(Beginning of LISTED RECORDS)

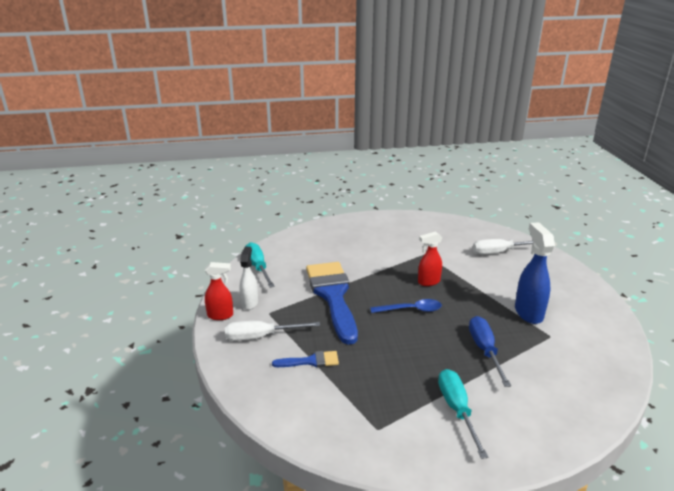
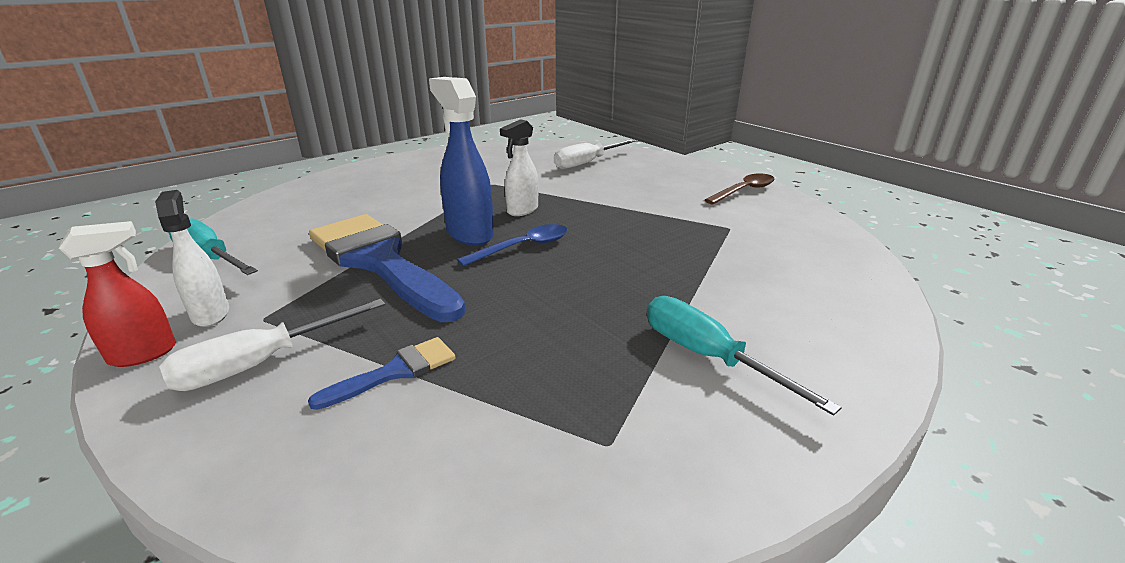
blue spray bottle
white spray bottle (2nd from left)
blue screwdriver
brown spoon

(End of LISTED RECORDS)
(Beginning of LISTED RECORDS)

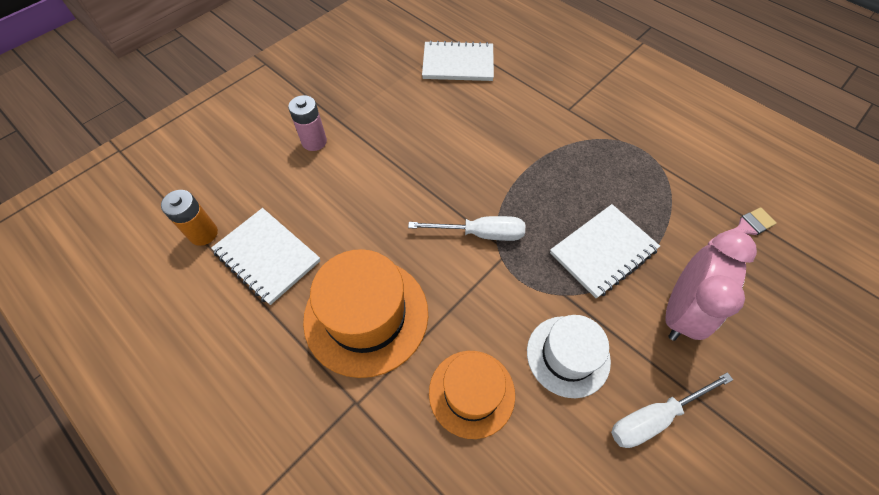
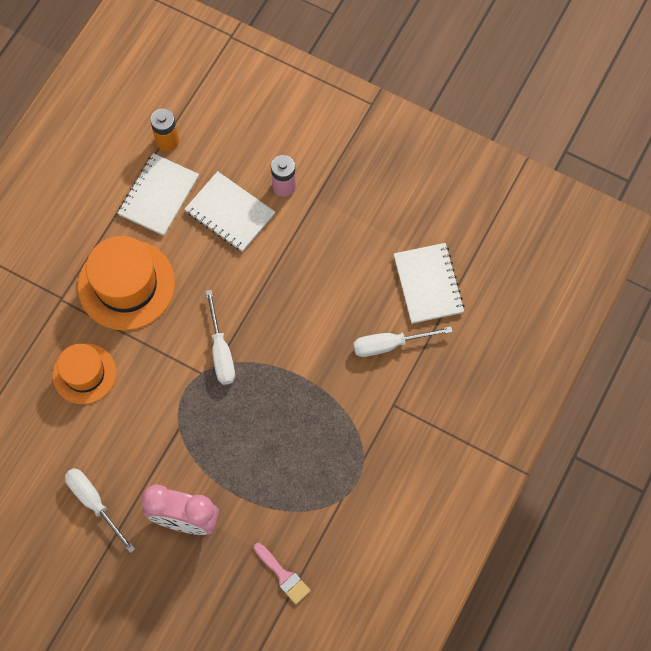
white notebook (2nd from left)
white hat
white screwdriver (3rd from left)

(End of LISTED RECORDS)
(Beginning of LISTED RECORDS)

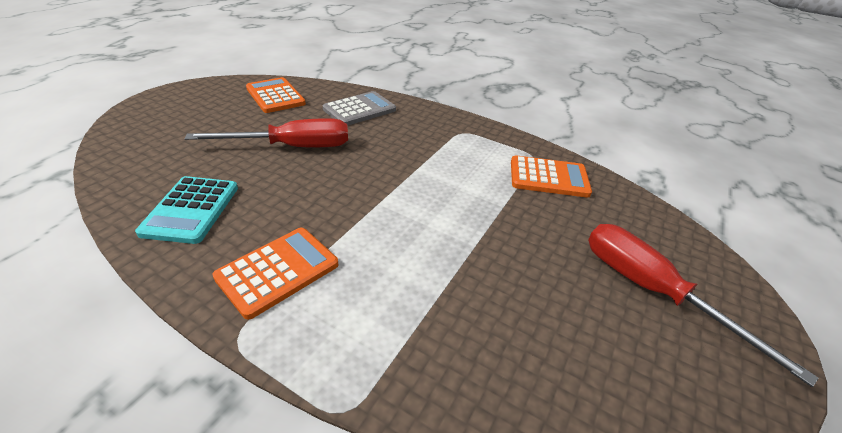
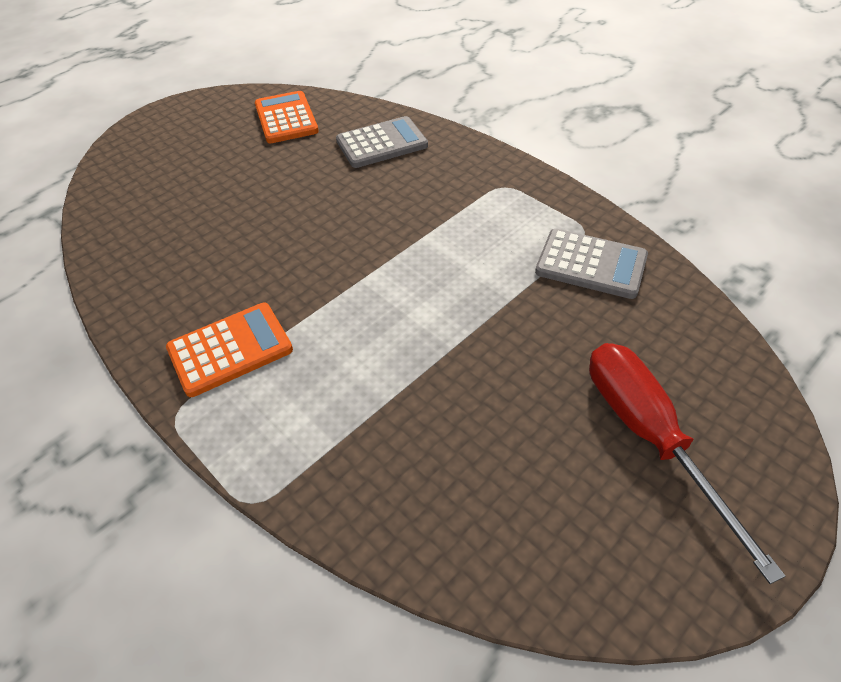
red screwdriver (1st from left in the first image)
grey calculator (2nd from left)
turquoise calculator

(End of LISTED RECORDS)

- **REQUIRED ACTION**
Where the data above reaches the line holding "blue spray bottle", begin printing, and stop after the line holding "brown spoon". Each line must be reproduced exactly, with nothing else added.

- **RESPONSE TO THE EXERCISE**
blue spray bottle
white spray bottle (2nd from left)
blue screwdriver
brown spoon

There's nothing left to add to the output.